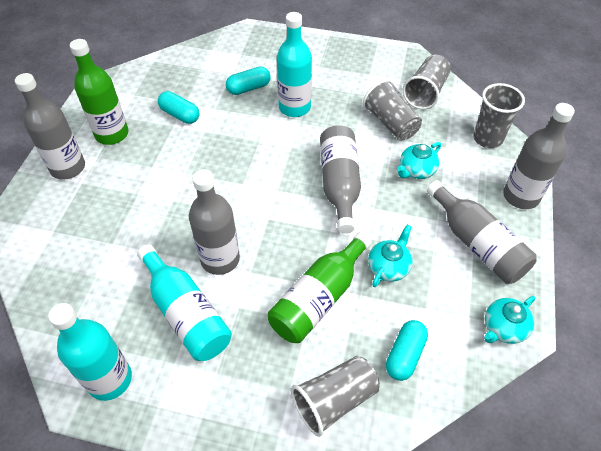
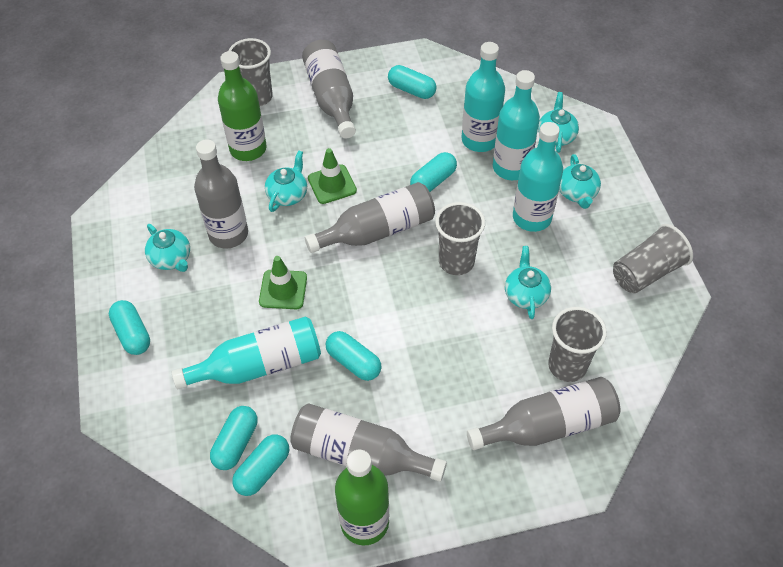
green traffic cone: 0 -> 2
turquoise bottle: 3 -> 4
turquoise capsule: 3 -> 6
turquoise teapot: 3 -> 5

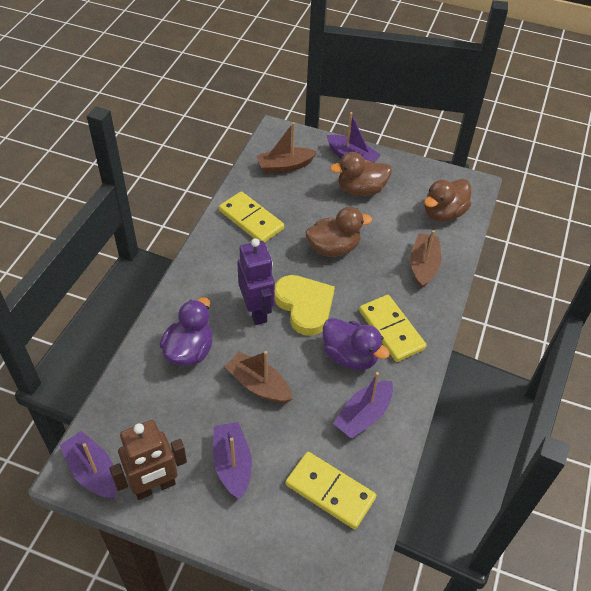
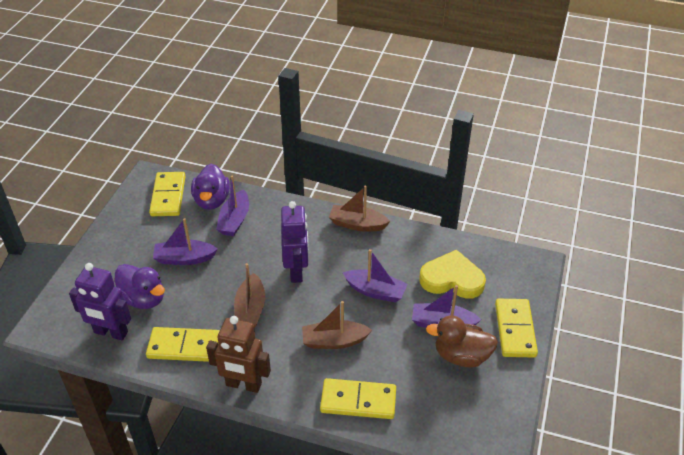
brown duck: 3 -> 1
purple robot: 1 -> 2
yellow domino: 3 -> 4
::::::::
WORK TO COMPLETE:
The full listing, reproduced exactly and without pictures, is the expected output.

TASK RESPONSE:
green traffic cone: 0 -> 2
turquoise bottle: 3 -> 4
turquoise capsule: 3 -> 6
turquoise teapot: 3 -> 5

brown duck: 3 -> 1
purple robot: 1 -> 2
yellow domino: 3 -> 4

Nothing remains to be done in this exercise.